Problem statement: Using the listing below, print exactly everything from the line with "none -> blue eraser [715,148,753,165]" down to the line with "none -> orange dice [396,267,449,327]", both included, and nothing more.

------------------------

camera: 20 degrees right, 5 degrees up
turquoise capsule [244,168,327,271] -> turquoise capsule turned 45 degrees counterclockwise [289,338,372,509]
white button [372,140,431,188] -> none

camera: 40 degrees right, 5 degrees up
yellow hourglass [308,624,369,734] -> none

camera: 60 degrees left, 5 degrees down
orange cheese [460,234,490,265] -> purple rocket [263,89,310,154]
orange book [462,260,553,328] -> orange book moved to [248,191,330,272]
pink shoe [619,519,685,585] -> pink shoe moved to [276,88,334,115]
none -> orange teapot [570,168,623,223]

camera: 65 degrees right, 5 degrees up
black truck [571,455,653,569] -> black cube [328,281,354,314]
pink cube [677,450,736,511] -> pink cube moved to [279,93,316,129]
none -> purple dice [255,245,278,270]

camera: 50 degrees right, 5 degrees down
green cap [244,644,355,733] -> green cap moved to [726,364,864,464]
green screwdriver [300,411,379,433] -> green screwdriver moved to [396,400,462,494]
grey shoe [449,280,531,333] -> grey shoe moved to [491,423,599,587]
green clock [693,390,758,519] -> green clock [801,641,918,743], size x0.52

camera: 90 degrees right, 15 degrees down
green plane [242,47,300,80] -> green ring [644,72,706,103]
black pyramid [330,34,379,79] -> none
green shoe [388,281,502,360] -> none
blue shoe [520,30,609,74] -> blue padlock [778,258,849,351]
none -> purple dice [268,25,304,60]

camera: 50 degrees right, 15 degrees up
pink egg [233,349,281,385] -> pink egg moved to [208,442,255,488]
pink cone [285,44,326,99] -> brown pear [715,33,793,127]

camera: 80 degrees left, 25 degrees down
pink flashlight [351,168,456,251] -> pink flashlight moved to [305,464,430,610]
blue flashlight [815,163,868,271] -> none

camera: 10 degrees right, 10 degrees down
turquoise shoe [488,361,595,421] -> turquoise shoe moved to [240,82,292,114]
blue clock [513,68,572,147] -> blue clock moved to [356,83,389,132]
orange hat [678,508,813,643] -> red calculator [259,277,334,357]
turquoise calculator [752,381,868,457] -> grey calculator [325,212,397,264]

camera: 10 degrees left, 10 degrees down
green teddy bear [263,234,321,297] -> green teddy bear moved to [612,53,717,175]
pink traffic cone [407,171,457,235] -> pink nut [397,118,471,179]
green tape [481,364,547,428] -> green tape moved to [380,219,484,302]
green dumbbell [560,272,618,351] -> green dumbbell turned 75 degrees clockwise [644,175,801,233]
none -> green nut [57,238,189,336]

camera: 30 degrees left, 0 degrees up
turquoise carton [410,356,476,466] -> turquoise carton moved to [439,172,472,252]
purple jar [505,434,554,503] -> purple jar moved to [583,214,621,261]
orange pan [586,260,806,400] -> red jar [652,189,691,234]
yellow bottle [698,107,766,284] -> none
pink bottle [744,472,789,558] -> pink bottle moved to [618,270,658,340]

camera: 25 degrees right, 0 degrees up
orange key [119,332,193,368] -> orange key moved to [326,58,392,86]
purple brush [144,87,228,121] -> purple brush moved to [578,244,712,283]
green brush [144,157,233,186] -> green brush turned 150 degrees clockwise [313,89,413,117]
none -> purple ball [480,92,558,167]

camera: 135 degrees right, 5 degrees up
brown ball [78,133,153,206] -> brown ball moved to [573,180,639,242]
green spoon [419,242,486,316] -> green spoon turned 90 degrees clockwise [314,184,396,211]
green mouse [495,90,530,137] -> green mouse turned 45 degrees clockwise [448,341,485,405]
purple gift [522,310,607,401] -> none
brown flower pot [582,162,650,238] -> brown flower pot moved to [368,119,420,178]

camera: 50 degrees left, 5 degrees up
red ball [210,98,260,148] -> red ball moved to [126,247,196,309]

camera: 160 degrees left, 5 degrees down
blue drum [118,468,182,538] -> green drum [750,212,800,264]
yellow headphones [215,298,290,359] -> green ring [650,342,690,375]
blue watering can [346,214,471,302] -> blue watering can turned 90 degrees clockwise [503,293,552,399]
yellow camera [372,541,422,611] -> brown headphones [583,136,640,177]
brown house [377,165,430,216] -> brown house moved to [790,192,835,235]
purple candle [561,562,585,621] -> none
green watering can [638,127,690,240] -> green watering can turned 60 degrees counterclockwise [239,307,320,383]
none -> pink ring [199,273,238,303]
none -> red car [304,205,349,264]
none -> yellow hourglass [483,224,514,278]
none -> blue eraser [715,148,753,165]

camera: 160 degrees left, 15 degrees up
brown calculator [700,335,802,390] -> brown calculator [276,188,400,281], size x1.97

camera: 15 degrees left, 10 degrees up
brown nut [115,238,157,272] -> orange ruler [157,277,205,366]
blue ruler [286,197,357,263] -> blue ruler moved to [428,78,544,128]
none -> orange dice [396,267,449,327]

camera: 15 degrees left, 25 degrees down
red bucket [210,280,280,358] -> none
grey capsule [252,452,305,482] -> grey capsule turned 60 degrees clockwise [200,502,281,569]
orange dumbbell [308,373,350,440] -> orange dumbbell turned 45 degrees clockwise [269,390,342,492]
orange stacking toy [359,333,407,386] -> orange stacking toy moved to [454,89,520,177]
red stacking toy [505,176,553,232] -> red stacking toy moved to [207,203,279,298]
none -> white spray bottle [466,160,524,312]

------------------------

Answer for this exercise:
none -> blue eraser [715,148,753,165]

camera: 160 degrees left, 15 degrees up
brown calculator [700,335,802,390] -> brown calculator [276,188,400,281], size x1.97

camera: 15 degrees left, 10 degrees up
brown nut [115,238,157,272] -> orange ruler [157,277,205,366]
blue ruler [286,197,357,263] -> blue ruler moved to [428,78,544,128]
none -> orange dice [396,267,449,327]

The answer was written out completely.